--- Exercise materials Enclosed Below ---
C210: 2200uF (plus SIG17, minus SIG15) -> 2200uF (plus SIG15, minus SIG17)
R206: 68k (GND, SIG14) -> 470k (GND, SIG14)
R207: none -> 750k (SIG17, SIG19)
--- End of Enclosed Exercise materials ---
--- Exercise materials Enclosed Below ---
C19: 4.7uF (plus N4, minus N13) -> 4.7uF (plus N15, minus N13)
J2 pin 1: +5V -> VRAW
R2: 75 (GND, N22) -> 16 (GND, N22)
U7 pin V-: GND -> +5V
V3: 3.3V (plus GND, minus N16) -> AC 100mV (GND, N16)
--- End of Enclosed Exercise materials ---
--- Exercise materials Enclosed Below ---
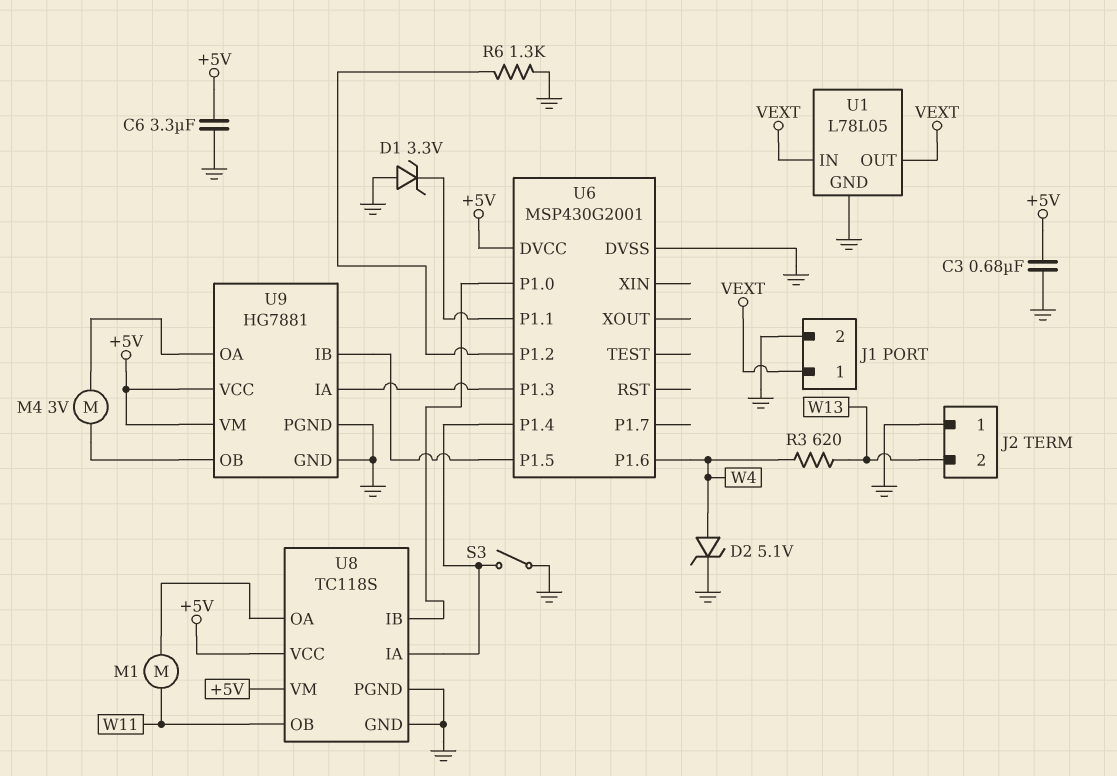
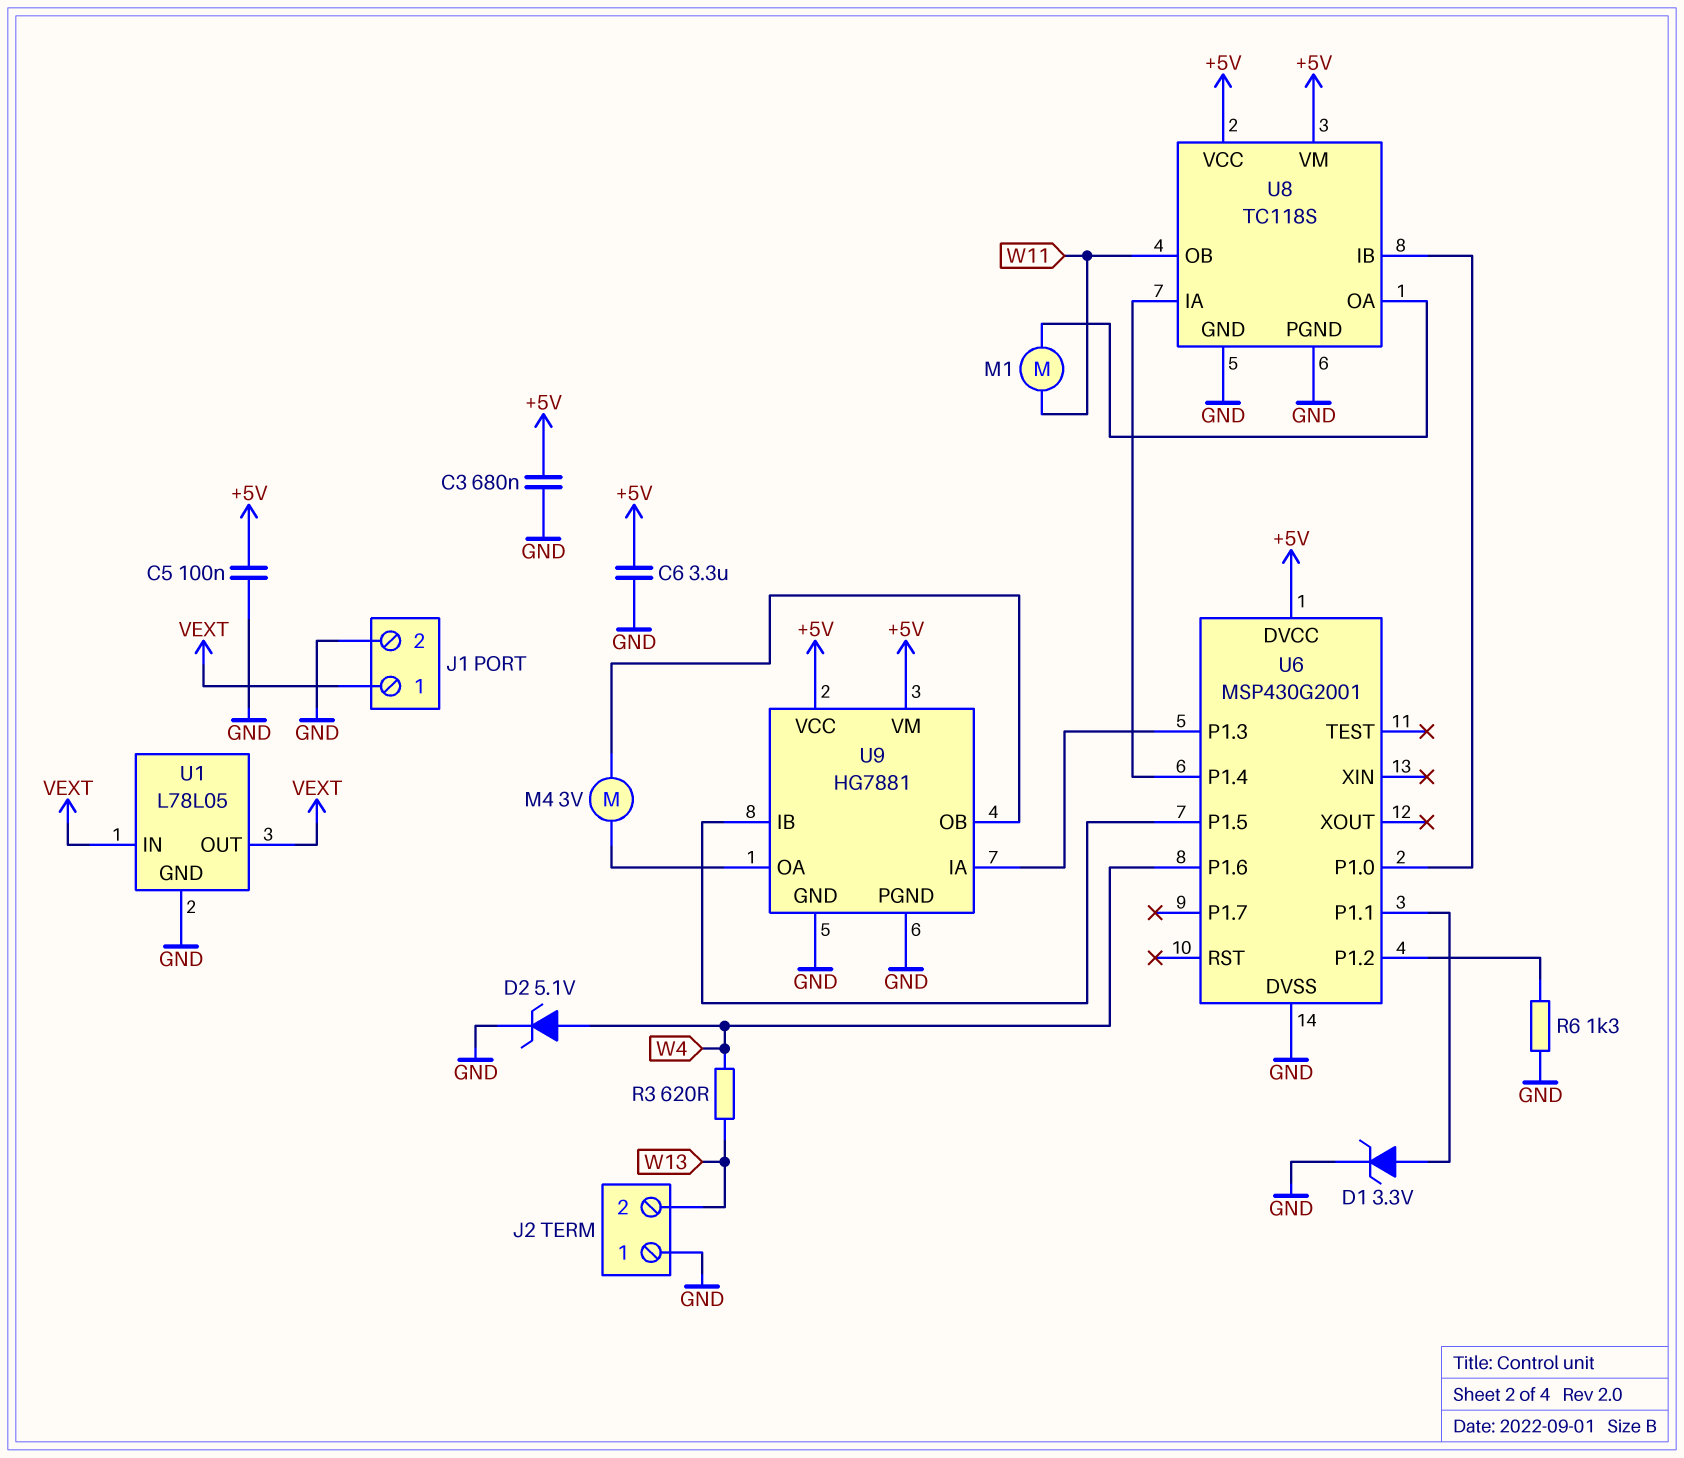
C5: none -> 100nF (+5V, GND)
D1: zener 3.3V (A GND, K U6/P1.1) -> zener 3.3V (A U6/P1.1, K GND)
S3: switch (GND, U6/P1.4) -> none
--- End of Enclosed Exercise materials ---
■ What the task requires: Lines containing the word "minus" are to be located in the entries and copied.

■ Exercise result:
C210: 2200uF (plus SIG17, minus SIG15) -> 2200uF (plus SIG15, minus SIG17)
C19: 4.7uF (plus N4, minus N13) -> 4.7uF (plus N15, minus N13)
V3: 3.3V (plus GND, minus N16) -> AC 100mV (GND, N16)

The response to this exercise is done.